→ **Task statement**
Could you copy, word for word, only the lines from the one containing "old: hammer (black)" through the last line of the records below, both included?

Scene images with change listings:
"""
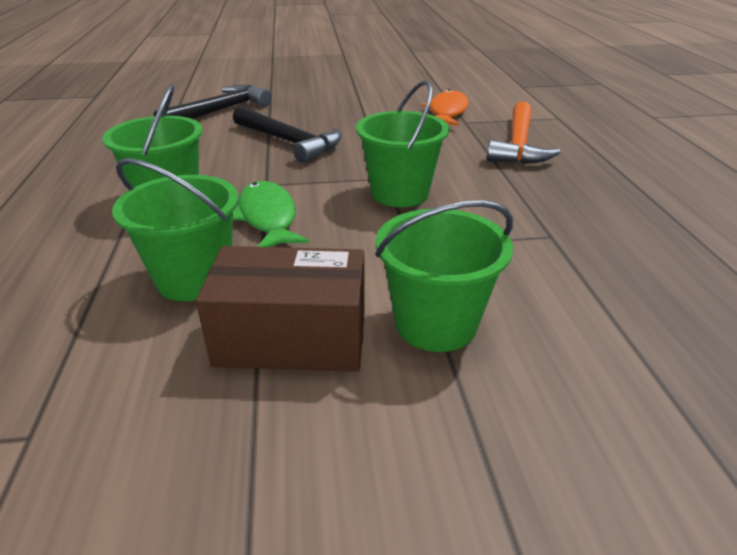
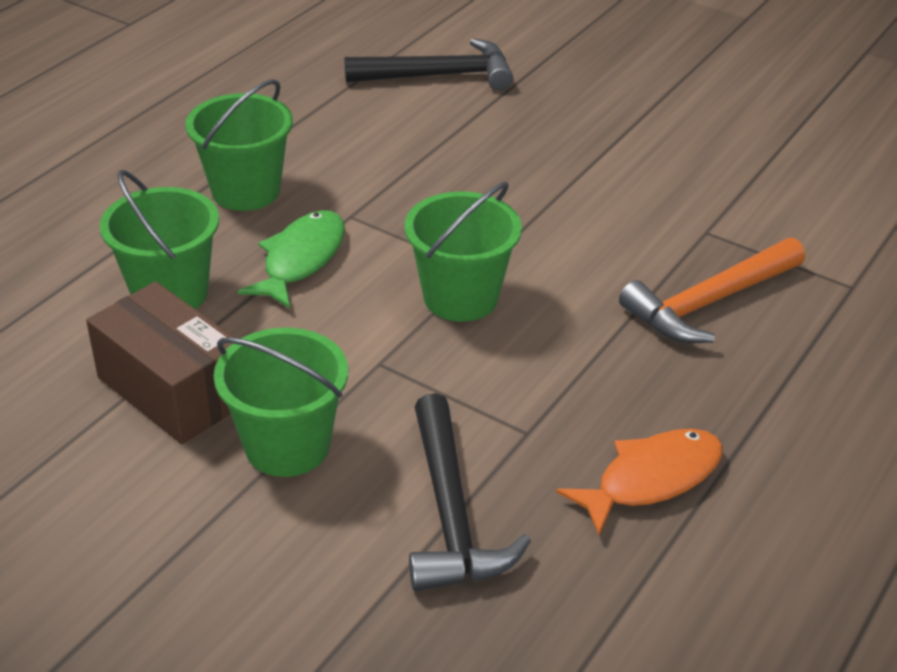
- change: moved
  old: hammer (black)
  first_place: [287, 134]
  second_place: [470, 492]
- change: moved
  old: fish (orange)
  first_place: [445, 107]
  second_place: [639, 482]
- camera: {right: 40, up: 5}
"""
→ **Answer area**
  old: hammer (black)
  first_place: [287, 134]
  second_place: [470, 492]
- change: moved
  old: fish (orange)
  first_place: [445, 107]
  second_place: [639, 482]
- camera: {right: 40, up: 5}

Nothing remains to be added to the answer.